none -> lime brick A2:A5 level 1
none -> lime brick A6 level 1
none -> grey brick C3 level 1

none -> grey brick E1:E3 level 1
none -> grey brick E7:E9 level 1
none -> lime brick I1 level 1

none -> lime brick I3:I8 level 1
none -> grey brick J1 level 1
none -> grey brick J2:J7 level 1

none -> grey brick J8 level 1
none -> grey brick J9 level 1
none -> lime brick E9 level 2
----------------
§ **Required work**
Starting from the line that contains "none -> lime brick I3:I8 level 1", transcribe each line to the end of the records above. Please add nothing.

§ **Solution to this exercise**
none -> lime brick I3:I8 level 1
none -> grey brick J1 level 1
none -> grey brick J2:J7 level 1

none -> grey brick J8 level 1
none -> grey brick J9 level 1
none -> lime brick E9 level 2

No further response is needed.